● SHORT PROBLEM:
Print every one of the rows below unchanged, character for character.

● DATA ENTRIES:
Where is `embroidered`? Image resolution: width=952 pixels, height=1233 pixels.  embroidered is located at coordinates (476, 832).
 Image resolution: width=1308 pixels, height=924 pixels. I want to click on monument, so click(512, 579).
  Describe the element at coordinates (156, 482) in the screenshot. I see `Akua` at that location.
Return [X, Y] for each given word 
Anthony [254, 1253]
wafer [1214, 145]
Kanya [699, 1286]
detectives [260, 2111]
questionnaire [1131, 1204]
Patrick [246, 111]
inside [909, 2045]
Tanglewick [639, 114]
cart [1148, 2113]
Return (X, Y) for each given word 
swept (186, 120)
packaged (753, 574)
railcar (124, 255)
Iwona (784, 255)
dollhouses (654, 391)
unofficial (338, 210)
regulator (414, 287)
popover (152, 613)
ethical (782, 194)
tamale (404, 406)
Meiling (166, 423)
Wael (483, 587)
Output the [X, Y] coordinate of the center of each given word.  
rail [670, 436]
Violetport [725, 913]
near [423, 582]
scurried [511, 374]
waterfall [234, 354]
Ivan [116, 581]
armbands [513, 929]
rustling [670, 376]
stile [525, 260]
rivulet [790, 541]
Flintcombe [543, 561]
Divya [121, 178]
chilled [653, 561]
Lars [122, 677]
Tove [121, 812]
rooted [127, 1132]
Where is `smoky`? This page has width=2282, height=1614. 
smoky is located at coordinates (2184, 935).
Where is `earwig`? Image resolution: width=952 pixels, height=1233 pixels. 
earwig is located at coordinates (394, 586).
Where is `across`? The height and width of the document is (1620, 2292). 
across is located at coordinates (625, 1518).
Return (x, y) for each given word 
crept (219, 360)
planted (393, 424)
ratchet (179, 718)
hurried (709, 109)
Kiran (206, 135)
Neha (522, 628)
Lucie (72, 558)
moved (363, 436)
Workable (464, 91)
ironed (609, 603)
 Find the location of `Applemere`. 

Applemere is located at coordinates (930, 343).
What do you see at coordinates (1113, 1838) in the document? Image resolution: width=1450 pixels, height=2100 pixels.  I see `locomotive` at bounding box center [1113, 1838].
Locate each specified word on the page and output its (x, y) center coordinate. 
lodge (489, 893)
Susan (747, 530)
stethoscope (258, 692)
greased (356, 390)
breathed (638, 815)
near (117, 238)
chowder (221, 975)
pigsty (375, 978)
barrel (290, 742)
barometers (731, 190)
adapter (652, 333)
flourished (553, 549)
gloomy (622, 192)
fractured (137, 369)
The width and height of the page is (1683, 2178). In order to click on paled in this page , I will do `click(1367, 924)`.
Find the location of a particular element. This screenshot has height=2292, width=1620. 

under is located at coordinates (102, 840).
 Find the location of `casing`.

● FULL RESPONSE:
Where is `embroidered`? Image resolution: width=952 pixels, height=1233 pixels.  embroidered is located at coordinates (476, 832).
 Image resolution: width=1308 pixels, height=924 pixels. I want to click on monument, so click(512, 579).
  Describe the element at coordinates (156, 482) in the screenshot. I see `Akua` at that location.
Return [X, Y] for each given word 
Anthony [254, 1253]
wafer [1214, 145]
Kanya [699, 1286]
detectives [260, 2111]
questionnaire [1131, 1204]
Patrick [246, 111]
inside [909, 2045]
Tanglewick [639, 114]
cart [1148, 2113]
Return (X, Y) for each given word 
swept (186, 120)
packaged (753, 574)
railcar (124, 255)
Iwona (784, 255)
dollhouses (654, 391)
unofficial (338, 210)
regulator (414, 287)
popover (152, 613)
ethical (782, 194)
tamale (404, 406)
Meiling (166, 423)
Wael (483, 587)
Output the [X, Y] coordinate of the center of each given word.  
rail [670, 436]
Violetport [725, 913]
near [423, 582]
scurried [511, 374]
waterfall [234, 354]
Ivan [116, 581]
armbands [513, 929]
rustling [670, 376]
stile [525, 260]
rivulet [790, 541]
Flintcombe [543, 561]
Divya [121, 178]
chilled [653, 561]
Lars [122, 677]
Tove [121, 812]
rooted [127, 1132]
Where is `smoky`? This page has width=2282, height=1614. 
smoky is located at coordinates (2184, 935).
Where is `earwig`? Image resolution: width=952 pixels, height=1233 pixels. 
earwig is located at coordinates (394, 586).
Where is `across`? The height and width of the document is (1620, 2292). 
across is located at coordinates (625, 1518).
Return (x, y) for each given word 
crept (219, 360)
planted (393, 424)
ratchet (179, 718)
hurried (709, 109)
Kiran (206, 135)
Neha (522, 628)
Lucie (72, 558)
moved (363, 436)
Workable (464, 91)
ironed (609, 603)
 Find the location of `Applemere`. 

Applemere is located at coordinates (930, 343).
What do you see at coordinates (1113, 1838) in the document? Image resolution: width=1450 pixels, height=2100 pixels.  I see `locomotive` at bounding box center [1113, 1838].
Locate each specified word on the page and output its (x, y) center coordinate. 
lodge (489, 893)
Susan (747, 530)
stethoscope (258, 692)
greased (356, 390)
breathed (638, 815)
near (117, 238)
chowder (221, 975)
pigsty (375, 978)
barrel (290, 742)
barometers (731, 190)
adapter (652, 333)
flourished (553, 549)
gloomy (622, 192)
fractured (137, 369)
The width and height of the page is (1683, 2178). In order to click on paled in this page , I will do `click(1367, 924)`.
Find the location of a particular element. This screenshot has height=2292, width=1620. 

under is located at coordinates (102, 840).
 Find the location of `casing`.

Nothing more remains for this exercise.